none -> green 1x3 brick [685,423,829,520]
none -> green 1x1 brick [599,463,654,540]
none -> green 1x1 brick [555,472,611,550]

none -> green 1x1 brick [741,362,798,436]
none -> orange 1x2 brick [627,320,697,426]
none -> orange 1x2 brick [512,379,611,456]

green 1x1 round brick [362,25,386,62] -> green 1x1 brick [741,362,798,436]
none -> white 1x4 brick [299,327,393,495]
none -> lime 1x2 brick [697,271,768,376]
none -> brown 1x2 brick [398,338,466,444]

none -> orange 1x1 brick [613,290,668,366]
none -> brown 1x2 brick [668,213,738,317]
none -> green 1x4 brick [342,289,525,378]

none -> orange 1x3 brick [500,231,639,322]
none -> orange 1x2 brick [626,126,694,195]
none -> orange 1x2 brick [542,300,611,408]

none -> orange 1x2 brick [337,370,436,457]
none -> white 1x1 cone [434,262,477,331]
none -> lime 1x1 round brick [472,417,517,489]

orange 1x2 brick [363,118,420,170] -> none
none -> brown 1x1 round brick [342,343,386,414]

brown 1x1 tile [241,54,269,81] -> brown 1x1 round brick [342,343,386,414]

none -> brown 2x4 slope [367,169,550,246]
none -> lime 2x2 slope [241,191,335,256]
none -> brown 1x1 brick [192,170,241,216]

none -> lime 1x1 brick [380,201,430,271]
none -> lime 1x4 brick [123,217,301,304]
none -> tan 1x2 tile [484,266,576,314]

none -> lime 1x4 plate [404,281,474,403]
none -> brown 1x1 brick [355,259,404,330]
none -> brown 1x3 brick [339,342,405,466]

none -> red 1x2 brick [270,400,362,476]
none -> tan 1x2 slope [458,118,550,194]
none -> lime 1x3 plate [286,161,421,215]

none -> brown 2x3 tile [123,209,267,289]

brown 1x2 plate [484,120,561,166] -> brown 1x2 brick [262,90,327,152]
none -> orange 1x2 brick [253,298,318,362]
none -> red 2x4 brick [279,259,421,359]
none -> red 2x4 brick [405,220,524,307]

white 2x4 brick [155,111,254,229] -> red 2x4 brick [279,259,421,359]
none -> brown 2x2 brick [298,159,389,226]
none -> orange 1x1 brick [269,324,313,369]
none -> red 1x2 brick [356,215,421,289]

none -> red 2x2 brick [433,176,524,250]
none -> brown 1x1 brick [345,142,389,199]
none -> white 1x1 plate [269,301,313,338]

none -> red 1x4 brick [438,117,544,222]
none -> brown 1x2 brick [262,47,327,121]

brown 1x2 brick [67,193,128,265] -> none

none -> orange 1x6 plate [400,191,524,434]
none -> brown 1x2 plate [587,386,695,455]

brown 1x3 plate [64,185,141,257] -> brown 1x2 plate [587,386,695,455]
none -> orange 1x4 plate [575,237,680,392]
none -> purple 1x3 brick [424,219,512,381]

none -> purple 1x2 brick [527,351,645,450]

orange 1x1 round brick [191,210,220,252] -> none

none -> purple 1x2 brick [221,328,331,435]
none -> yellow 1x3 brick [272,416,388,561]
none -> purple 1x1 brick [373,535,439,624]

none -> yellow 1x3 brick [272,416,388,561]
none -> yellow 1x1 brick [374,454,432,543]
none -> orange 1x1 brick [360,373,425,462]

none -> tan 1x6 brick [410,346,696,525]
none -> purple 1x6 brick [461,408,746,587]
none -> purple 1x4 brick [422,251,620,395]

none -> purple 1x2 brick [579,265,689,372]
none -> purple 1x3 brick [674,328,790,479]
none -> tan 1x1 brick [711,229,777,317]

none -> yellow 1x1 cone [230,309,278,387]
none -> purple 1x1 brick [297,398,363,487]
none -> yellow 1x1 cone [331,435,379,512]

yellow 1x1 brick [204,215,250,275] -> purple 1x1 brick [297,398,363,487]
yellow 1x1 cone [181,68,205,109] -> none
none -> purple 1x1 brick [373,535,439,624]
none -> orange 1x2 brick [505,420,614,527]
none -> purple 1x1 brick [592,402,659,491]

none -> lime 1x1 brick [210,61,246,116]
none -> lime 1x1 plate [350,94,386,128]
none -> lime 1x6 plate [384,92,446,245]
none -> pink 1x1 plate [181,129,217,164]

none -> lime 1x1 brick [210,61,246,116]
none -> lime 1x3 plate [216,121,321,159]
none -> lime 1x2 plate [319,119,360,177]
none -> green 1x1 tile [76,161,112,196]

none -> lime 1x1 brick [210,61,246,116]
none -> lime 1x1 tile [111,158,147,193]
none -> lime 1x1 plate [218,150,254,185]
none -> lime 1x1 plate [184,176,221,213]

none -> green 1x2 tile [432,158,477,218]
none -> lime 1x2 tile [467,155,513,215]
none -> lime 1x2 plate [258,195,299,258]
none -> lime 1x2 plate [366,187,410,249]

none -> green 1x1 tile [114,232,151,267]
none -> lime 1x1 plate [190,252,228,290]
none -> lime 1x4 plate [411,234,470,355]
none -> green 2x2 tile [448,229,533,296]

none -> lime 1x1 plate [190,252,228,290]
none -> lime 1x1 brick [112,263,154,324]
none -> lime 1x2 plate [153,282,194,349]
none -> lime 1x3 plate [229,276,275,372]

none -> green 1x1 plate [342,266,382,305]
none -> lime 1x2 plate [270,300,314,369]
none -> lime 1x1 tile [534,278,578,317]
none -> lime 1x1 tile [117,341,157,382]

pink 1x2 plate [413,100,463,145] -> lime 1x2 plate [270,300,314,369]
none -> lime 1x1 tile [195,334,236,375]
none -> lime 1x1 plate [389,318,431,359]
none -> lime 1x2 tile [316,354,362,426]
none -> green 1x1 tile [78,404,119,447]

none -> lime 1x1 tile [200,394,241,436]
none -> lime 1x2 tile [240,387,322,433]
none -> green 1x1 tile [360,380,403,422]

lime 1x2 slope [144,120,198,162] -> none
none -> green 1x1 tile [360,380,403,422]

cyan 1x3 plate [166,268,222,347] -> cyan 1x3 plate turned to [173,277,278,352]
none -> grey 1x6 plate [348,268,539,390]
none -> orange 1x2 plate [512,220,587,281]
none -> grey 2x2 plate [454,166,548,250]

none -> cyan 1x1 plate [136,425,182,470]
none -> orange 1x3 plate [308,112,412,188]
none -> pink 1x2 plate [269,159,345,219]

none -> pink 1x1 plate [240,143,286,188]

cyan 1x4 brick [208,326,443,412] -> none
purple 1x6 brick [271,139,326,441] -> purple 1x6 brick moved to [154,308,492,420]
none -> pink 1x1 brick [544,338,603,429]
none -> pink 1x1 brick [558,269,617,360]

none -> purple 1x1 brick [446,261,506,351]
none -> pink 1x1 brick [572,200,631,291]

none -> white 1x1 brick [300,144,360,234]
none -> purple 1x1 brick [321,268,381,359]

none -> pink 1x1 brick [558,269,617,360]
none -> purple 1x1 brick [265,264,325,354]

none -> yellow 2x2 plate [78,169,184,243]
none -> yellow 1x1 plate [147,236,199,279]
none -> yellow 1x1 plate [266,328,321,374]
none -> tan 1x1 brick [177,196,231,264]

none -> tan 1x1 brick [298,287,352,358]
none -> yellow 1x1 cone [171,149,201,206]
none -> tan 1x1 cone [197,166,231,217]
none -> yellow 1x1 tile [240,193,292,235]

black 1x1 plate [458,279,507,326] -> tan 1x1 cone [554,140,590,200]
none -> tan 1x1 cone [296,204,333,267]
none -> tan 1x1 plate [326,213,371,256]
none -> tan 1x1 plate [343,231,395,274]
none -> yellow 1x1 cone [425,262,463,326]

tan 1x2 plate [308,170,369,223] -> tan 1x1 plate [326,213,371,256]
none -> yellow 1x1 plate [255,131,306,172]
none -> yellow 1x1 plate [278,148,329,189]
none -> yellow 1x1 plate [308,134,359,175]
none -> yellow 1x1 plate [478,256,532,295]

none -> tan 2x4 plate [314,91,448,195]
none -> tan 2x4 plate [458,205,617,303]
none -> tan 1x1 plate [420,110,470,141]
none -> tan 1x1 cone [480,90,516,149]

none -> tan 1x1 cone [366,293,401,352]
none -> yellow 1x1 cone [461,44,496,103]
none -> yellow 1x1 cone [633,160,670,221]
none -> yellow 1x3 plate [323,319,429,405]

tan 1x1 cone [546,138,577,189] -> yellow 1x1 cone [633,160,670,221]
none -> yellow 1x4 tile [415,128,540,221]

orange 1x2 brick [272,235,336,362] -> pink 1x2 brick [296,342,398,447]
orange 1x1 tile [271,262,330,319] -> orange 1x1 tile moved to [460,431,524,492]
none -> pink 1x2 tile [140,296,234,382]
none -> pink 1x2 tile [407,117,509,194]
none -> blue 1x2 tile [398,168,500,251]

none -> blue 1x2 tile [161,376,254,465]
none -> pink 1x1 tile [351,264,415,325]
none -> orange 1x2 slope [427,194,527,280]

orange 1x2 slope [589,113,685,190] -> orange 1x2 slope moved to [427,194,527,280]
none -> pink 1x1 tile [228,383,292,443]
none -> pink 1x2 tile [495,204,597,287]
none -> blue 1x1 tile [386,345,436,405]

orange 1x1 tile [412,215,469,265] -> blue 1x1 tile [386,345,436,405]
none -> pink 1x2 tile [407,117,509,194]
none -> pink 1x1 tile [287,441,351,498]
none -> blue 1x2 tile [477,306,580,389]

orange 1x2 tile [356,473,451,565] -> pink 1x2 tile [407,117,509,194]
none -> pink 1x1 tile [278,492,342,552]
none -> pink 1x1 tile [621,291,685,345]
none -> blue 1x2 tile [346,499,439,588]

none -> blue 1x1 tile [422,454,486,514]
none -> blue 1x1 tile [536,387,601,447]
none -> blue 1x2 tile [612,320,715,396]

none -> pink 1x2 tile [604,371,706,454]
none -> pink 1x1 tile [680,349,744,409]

= = = =

About this task: Beginning with the line that has "none -> tan 1x1 cone [296,204,333,267]" and ending with the line that has "none -> blue 1x2 tile [346,499,439,588]", set down the lines above exactly and include no others.

Solution:
none -> tan 1x1 cone [296,204,333,267]
none -> tan 1x1 plate [326,213,371,256]
none -> tan 1x1 plate [343,231,395,274]
none -> yellow 1x1 cone [425,262,463,326]

tan 1x2 plate [308,170,369,223] -> tan 1x1 plate [326,213,371,256]
none -> yellow 1x1 plate [255,131,306,172]
none -> yellow 1x1 plate [278,148,329,189]
none -> yellow 1x1 plate [308,134,359,175]
none -> yellow 1x1 plate [478,256,532,295]

none -> tan 2x4 plate [314,91,448,195]
none -> tan 2x4 plate [458,205,617,303]
none -> tan 1x1 plate [420,110,470,141]
none -> tan 1x1 cone [480,90,516,149]

none -> tan 1x1 cone [366,293,401,352]
none -> yellow 1x1 cone [461,44,496,103]
none -> yellow 1x1 cone [633,160,670,221]
none -> yellow 1x3 plate [323,319,429,405]

tan 1x1 cone [546,138,577,189] -> yellow 1x1 cone [633,160,670,221]
none -> yellow 1x4 tile [415,128,540,221]

orange 1x2 brick [272,235,336,362] -> pink 1x2 brick [296,342,398,447]
orange 1x1 tile [271,262,330,319] -> orange 1x1 tile moved to [460,431,524,492]
none -> pink 1x2 tile [140,296,234,382]
none -> pink 1x2 tile [407,117,509,194]
none -> blue 1x2 tile [398,168,500,251]

none -> blue 1x2 tile [161,376,254,465]
none -> pink 1x1 tile [351,264,415,325]
none -> orange 1x2 slope [427,194,527,280]

orange 1x2 slope [589,113,685,190] -> orange 1x2 slope moved to [427,194,527,280]
none -> pink 1x1 tile [228,383,292,443]
none -> pink 1x2 tile [495,204,597,287]
none -> blue 1x1 tile [386,345,436,405]

orange 1x1 tile [412,215,469,265] -> blue 1x1 tile [386,345,436,405]
none -> pink 1x2 tile [407,117,509,194]
none -> pink 1x1 tile [287,441,351,498]
none -> blue 1x2 tile [477,306,580,389]

orange 1x2 tile [356,473,451,565] -> pink 1x2 tile [407,117,509,194]
none -> pink 1x1 tile [278,492,342,552]
none -> pink 1x1 tile [621,291,685,345]
none -> blue 1x2 tile [346,499,439,588]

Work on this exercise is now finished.